### SUPPLIED INFORMATION

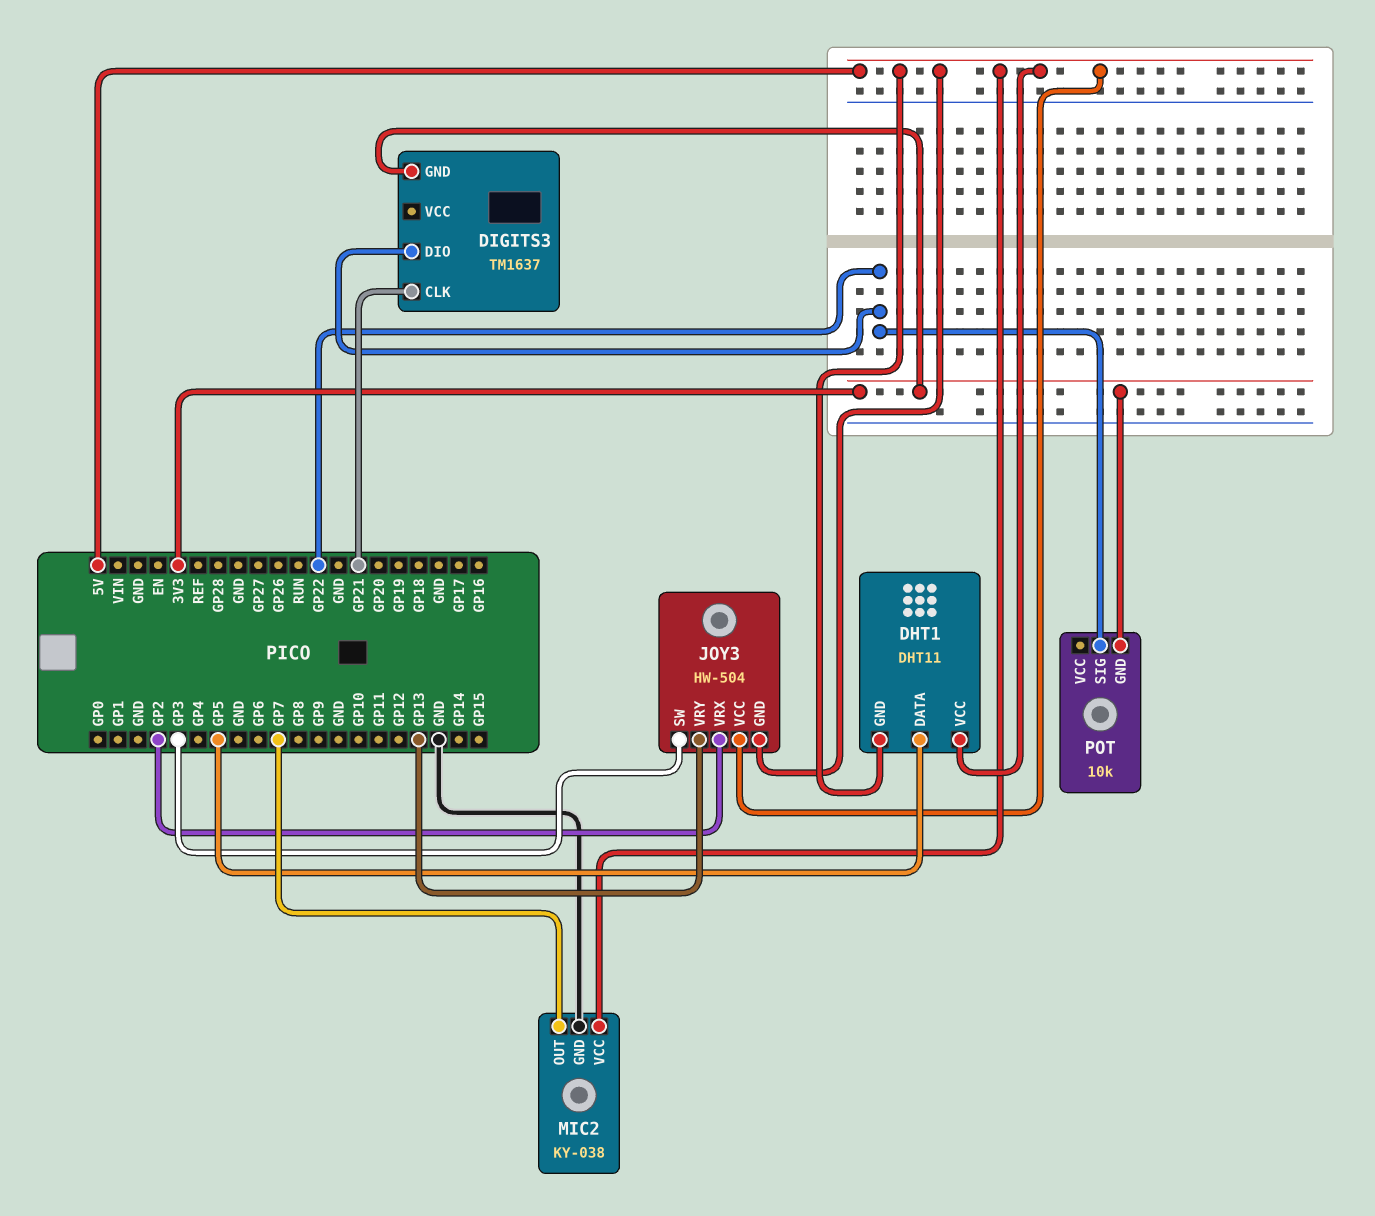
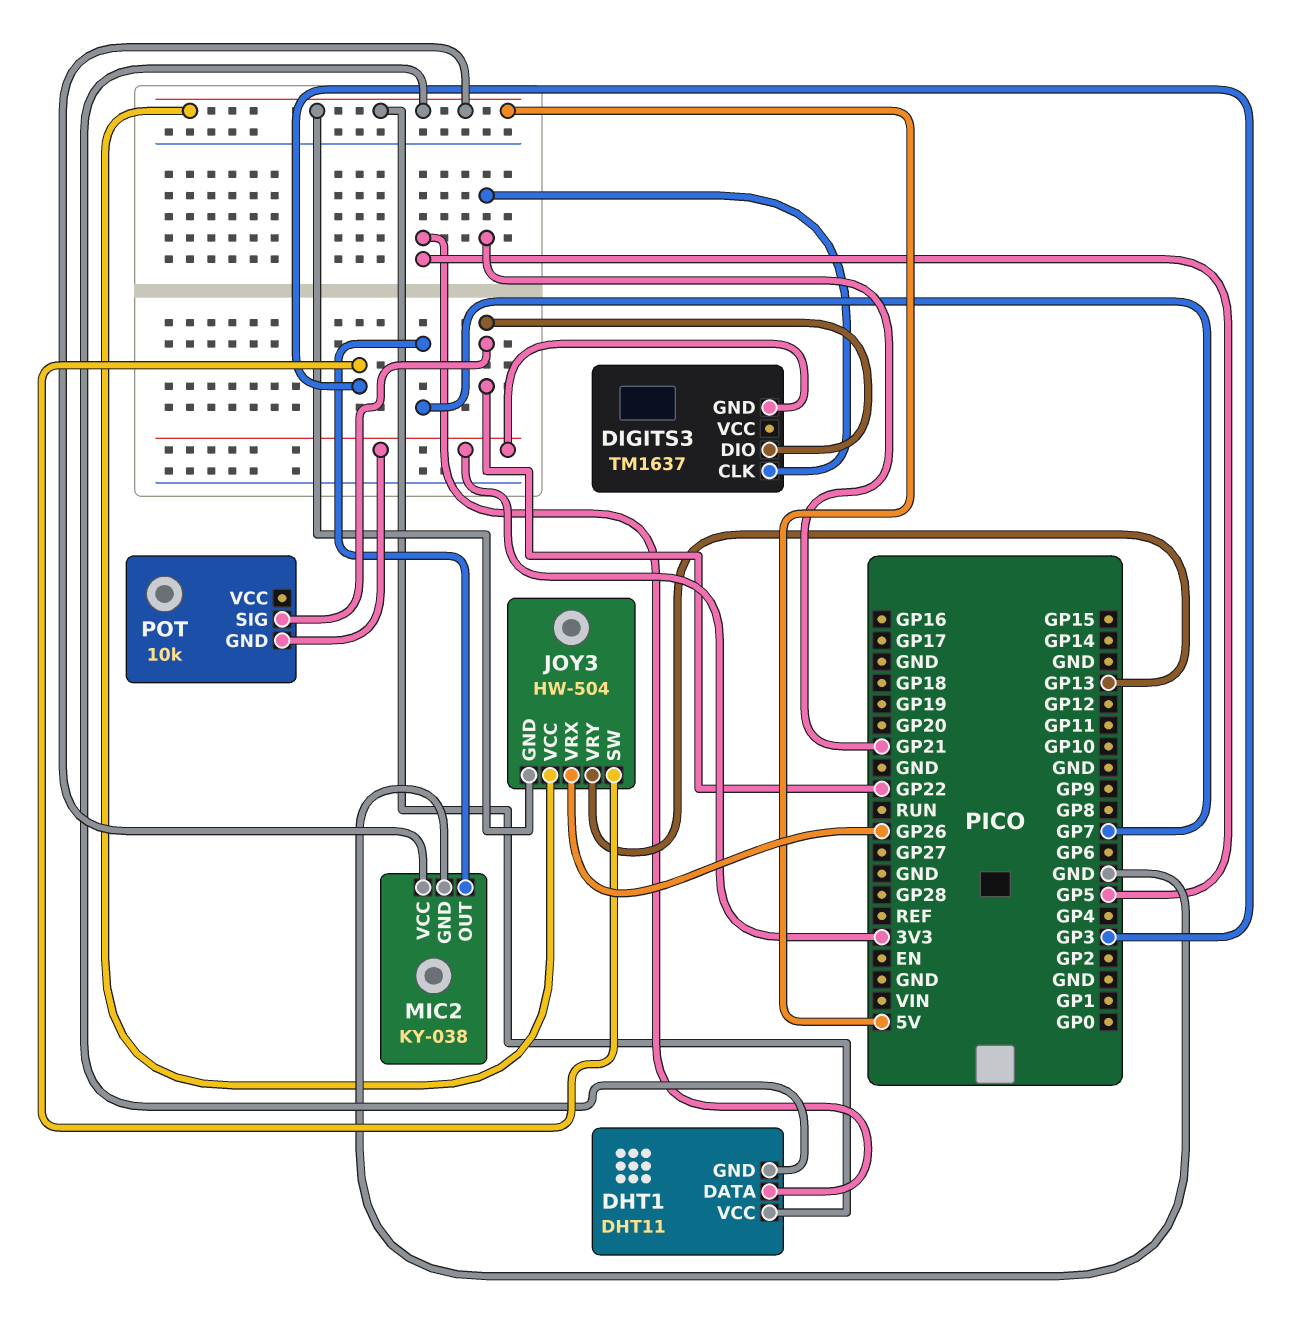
JOY3 pin VRX: GP2 -> GP26

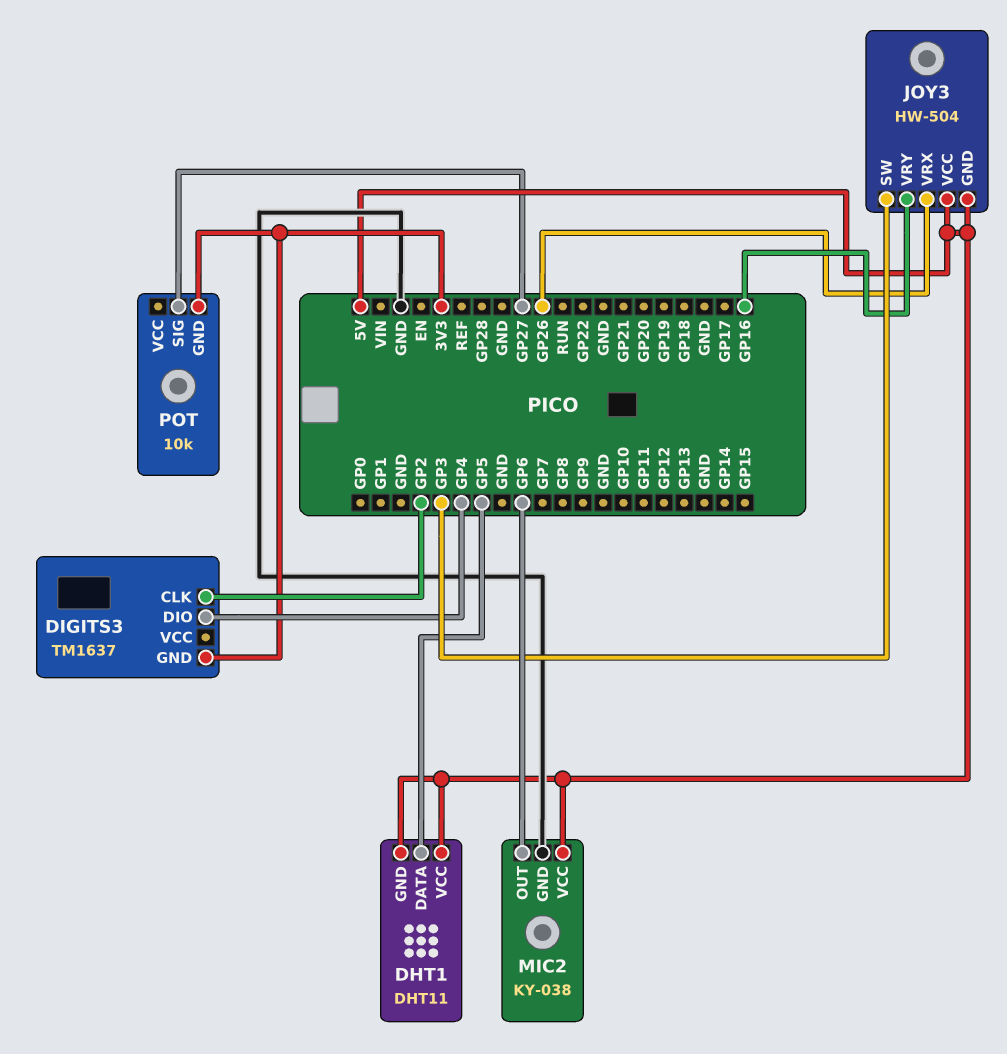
DIGITS3 pin CLK: GP21 -> GP2
DIGITS3 pin DIO: GP22 -> GP4
JOY3 pin VRY: GP13 -> GP16
MIC2 pin OUT: GP7 -> GP6
POT pin SIG: GP22 -> GP27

######

### PROBLEM TO SOLVE
The reply should consist of the listing restated word for word, with its pictures removed.

### ANSWER SPACE
JOY3 pin VRX: GP2 -> GP26

DIGITS3 pin CLK: GP21 -> GP2
DIGITS3 pin DIO: GP22 -> GP4
JOY3 pin VRY: GP13 -> GP16
MIC2 pin OUT: GP7 -> GP6
POT pin SIG: GP22 -> GP27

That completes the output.